What to do:
Please transcribe the listing below in full and word for word, without its pictures.

Material shown:
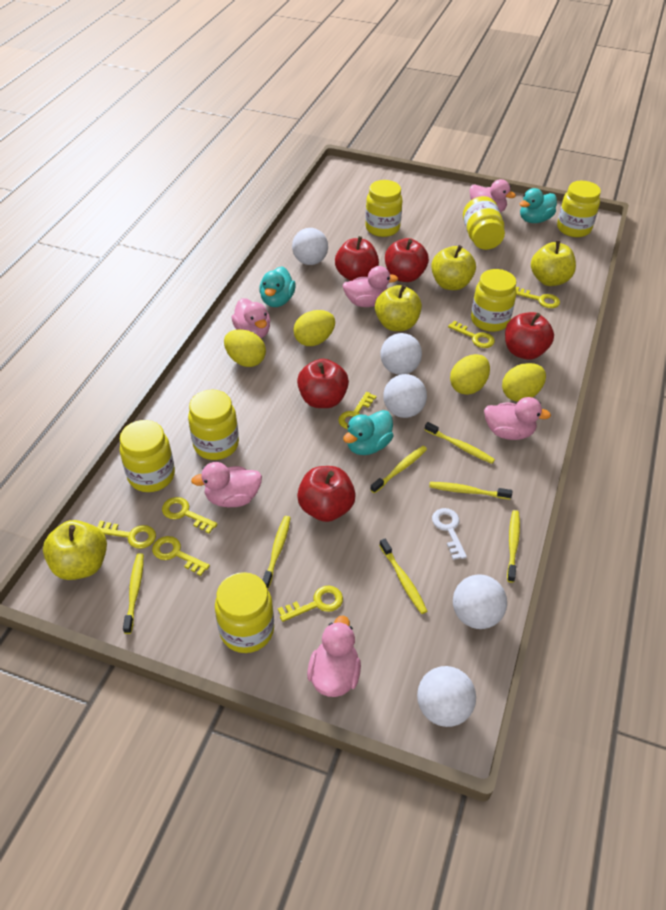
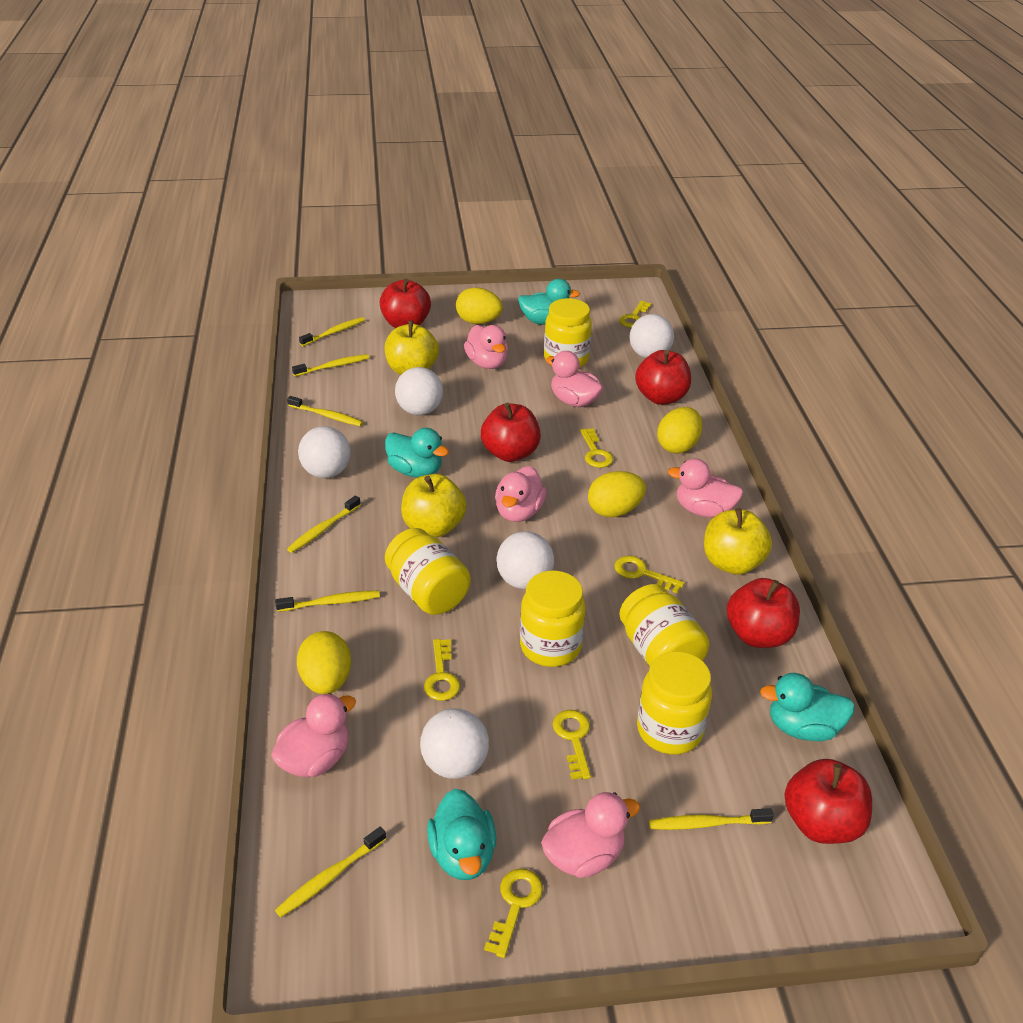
turquoise duck: 3 -> 4
white key: 1 -> 0
yellow apple: 4 -> 3
yellow jar: 7 -> 5
yellow key: 7 -> 6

Output below:
turquoise duck: 3 -> 4
white key: 1 -> 0
yellow apple: 4 -> 3
yellow jar: 7 -> 5
yellow key: 7 -> 6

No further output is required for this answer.